***** Provided records *****

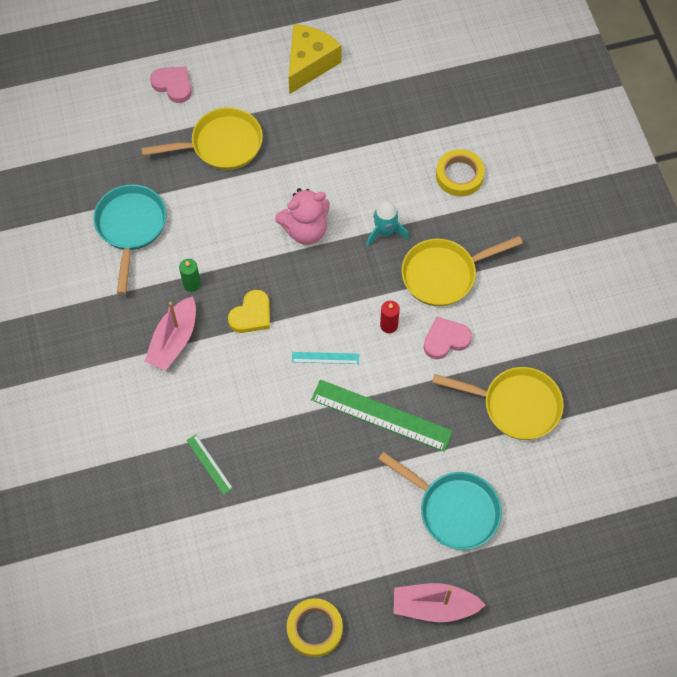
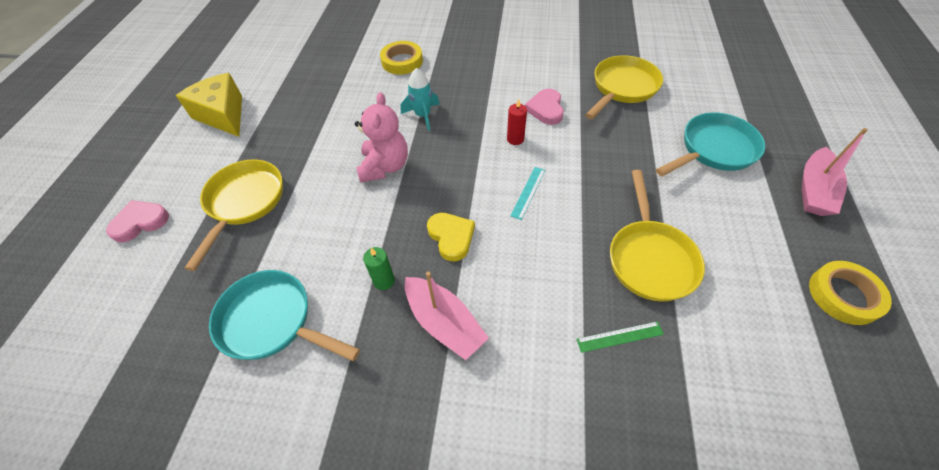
camera: 65 degrees left, 10 degrees down
green ruler [311,380,453,452] -> none
yellow pan [401,236,523,306] -> yellow pan moved to [610,170,705,302]

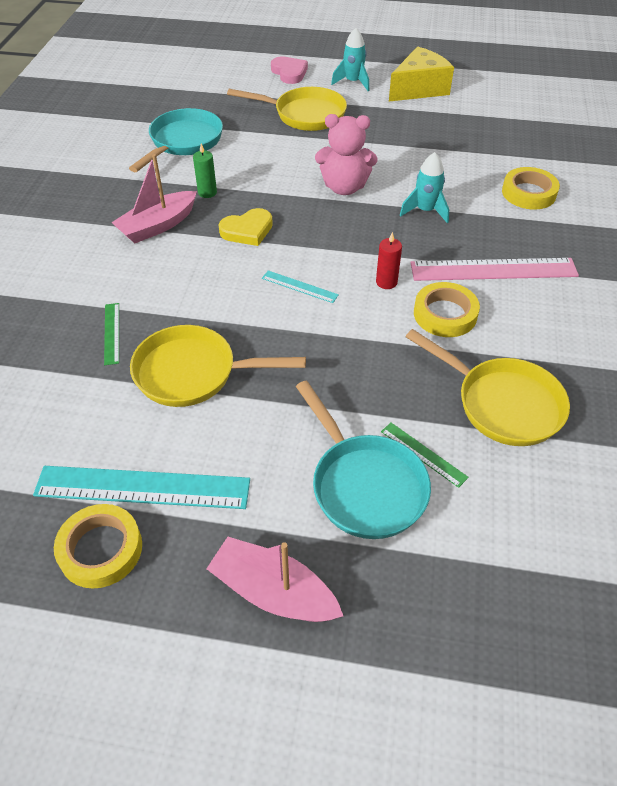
camera: 90 degrees right, 5 degrees down
pink heart [525,89,564,125] -> yellow tape [414,282,480,337]
none -> turquoise ruler [33,466,250,509]
none -> turquoise rocket [331,28,369,91]
none -> green ruler [381,423,469,488]
none -> pink ruler [410,258,579,281]

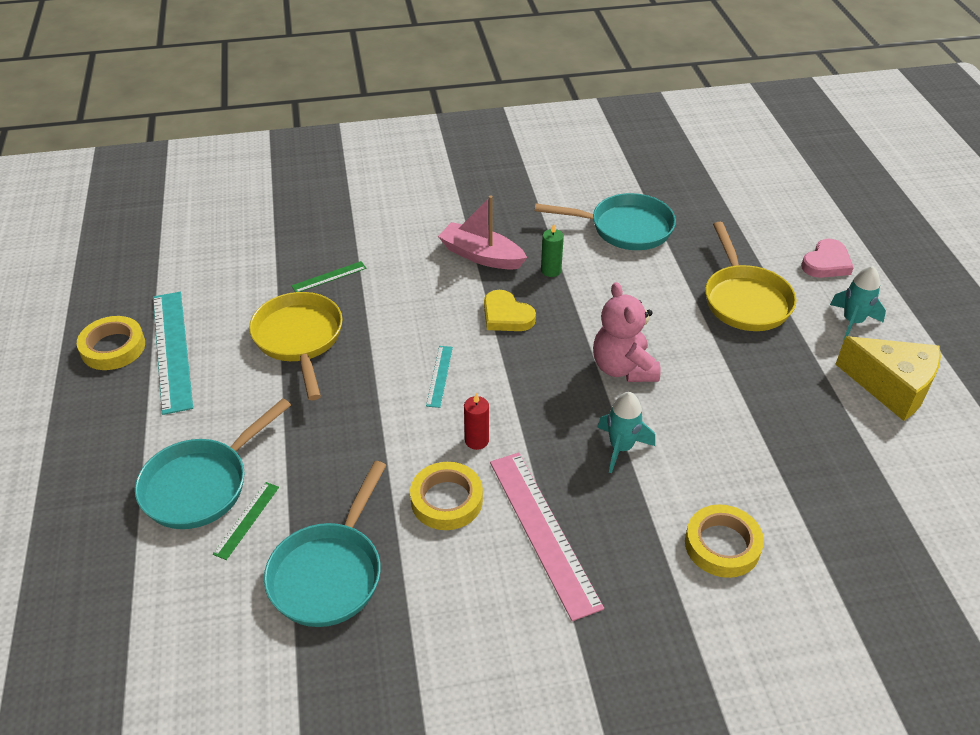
camera: 70 degrees right, 5 degrees down
pink boat [206,537,343,622] -> none
yellow pan [406,329,570,446] -> turquoise pan [264,461,386,627]

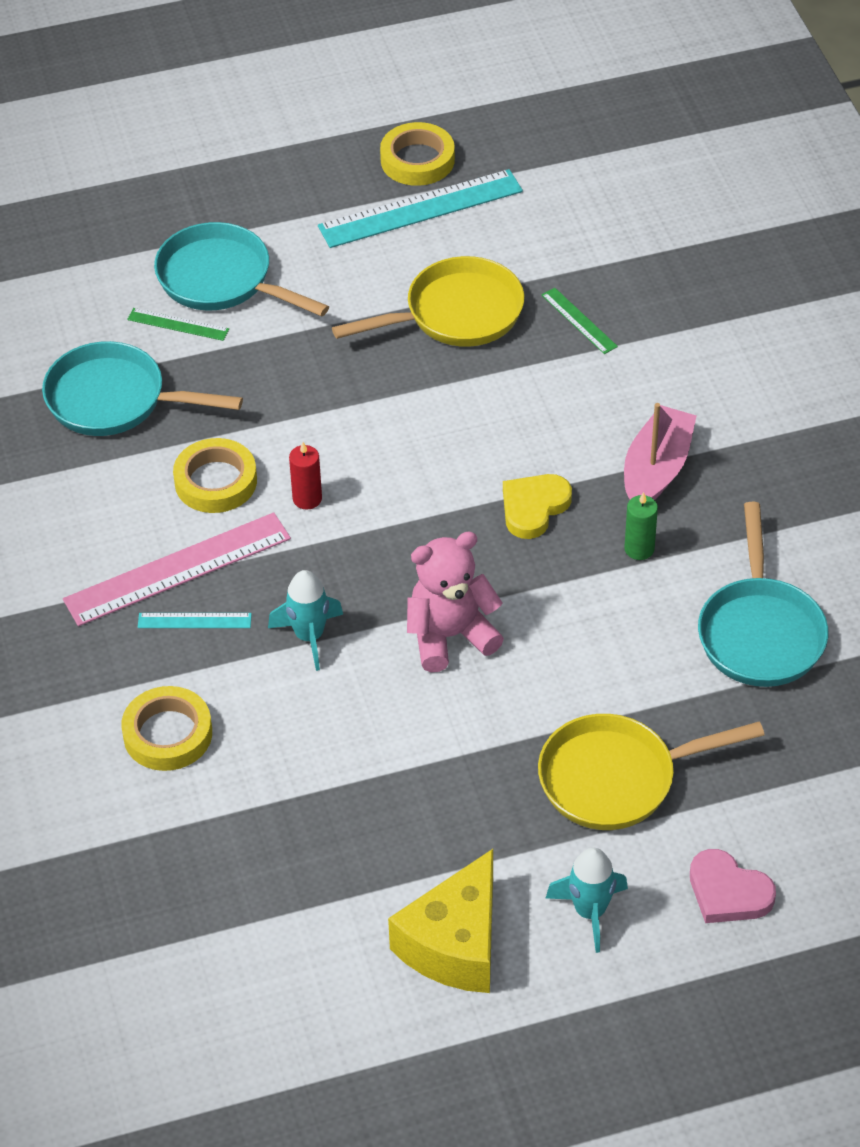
camera: 85 degrees right, 5 degrees up
turquoise ruler [426,346,453,408] -> turquoise ruler moved to [138,613,252,628]

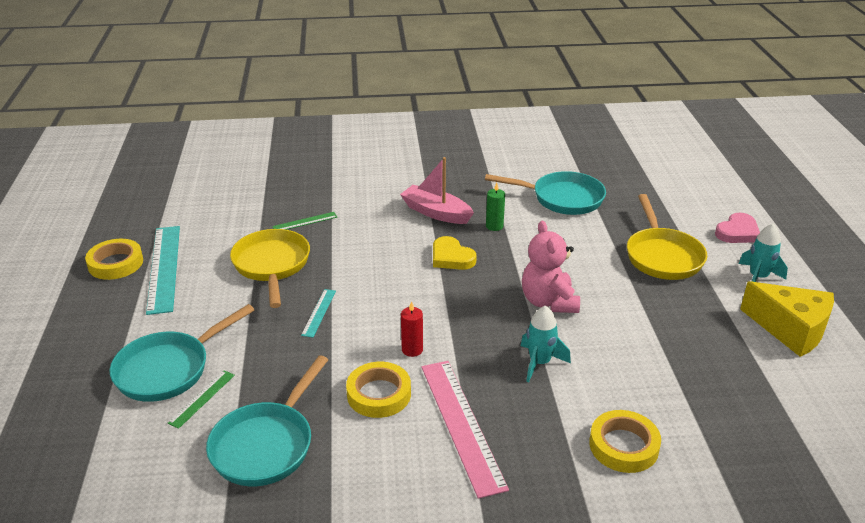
camera: 80 degrees left, 15 degrees down
turquoise ruler [138,613,252,628] -> turquoise ruler moved to [301,289,336,337]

*****

Task prompt:
With the images removed, write out all of the material above exactly.

Response below:
camera: 65 degrees left, 10 degrees down
green ruler [311,380,453,452] -> none
yellow pan [401,236,523,306] -> yellow pan moved to [610,170,705,302]

camera: 90 degrees right, 5 degrees down
pink heart [525,89,564,125] -> yellow tape [414,282,480,337]
none -> turquoise ruler [33,466,250,509]
none -> turquoise rocket [331,28,369,91]
none -> green ruler [381,423,469,488]
none -> pink ruler [410,258,579,281]

camera: 70 degrees right, 5 degrees down
pink boat [206,537,343,622] -> none
yellow pan [406,329,570,446] -> turquoise pan [264,461,386,627]

camera: 85 degrees right, 5 degrees up
turquoise ruler [426,346,453,408] -> turquoise ruler moved to [138,613,252,628]

camera: 80 degrees left, 15 degrees down
turquoise ruler [138,613,252,628] -> turquoise ruler moved to [301,289,336,337]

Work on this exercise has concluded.